EXERCISE BRIEF
Using the listing below, set down exactly the lines starting at the line that contains "(380, 181) = (232, 347): turquoise" and ending at the line that contains "(457, 328) = (321, 214): pink", both included, and no others.

INFORMATION
__________

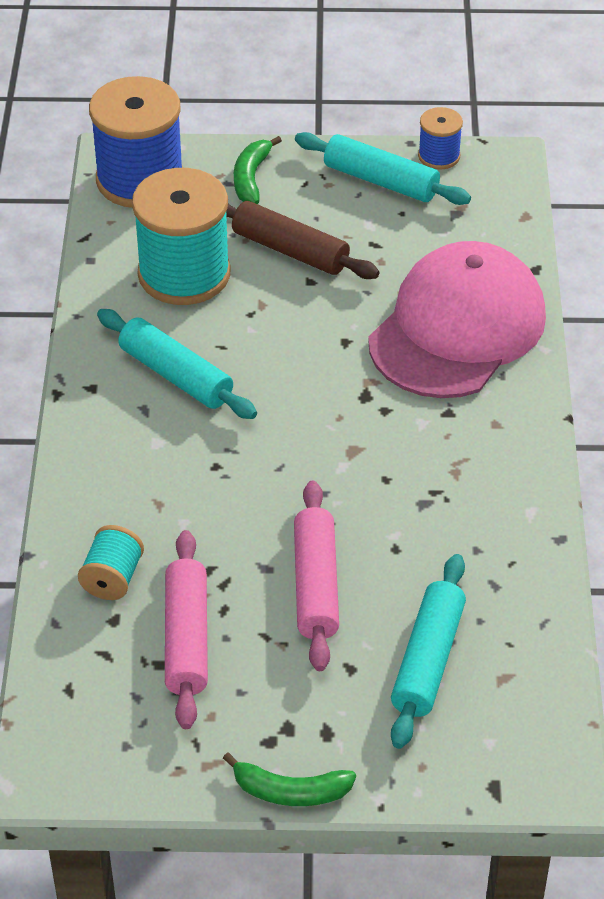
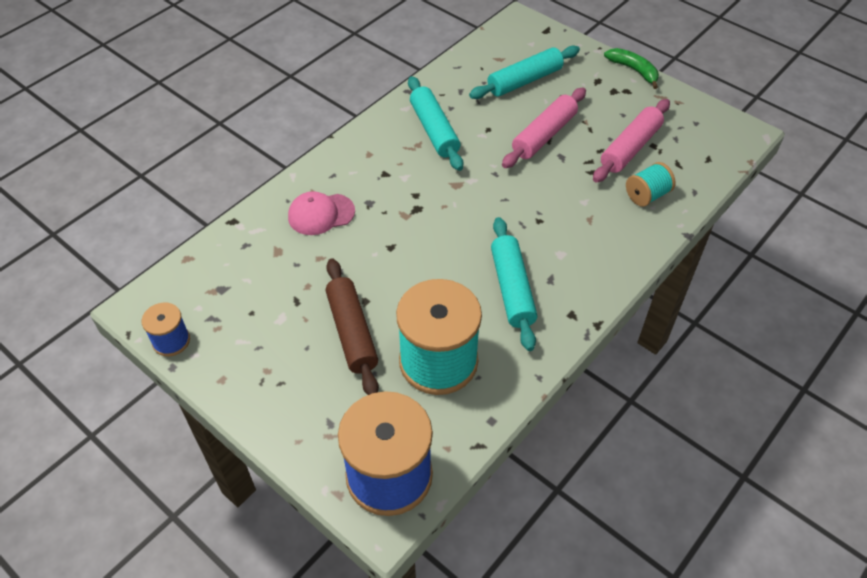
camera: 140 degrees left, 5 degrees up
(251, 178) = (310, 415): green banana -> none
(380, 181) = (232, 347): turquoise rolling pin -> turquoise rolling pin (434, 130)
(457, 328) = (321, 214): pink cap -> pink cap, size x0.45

__________

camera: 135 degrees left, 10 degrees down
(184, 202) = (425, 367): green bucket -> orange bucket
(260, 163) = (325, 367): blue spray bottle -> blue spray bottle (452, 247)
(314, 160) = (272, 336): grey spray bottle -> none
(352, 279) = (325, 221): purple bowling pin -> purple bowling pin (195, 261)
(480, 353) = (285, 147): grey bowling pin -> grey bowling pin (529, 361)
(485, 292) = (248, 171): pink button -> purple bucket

__________

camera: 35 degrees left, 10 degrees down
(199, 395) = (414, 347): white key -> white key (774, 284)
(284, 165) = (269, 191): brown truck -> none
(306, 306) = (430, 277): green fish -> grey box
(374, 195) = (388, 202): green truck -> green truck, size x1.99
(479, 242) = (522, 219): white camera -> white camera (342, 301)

__________

SOLVED PROBLEM
(380, 181) = (232, 347): turquoise rolling pin -> turquoise rolling pin (434, 130)
(457, 328) = (321, 214): pink cap -> pink cap, size x0.45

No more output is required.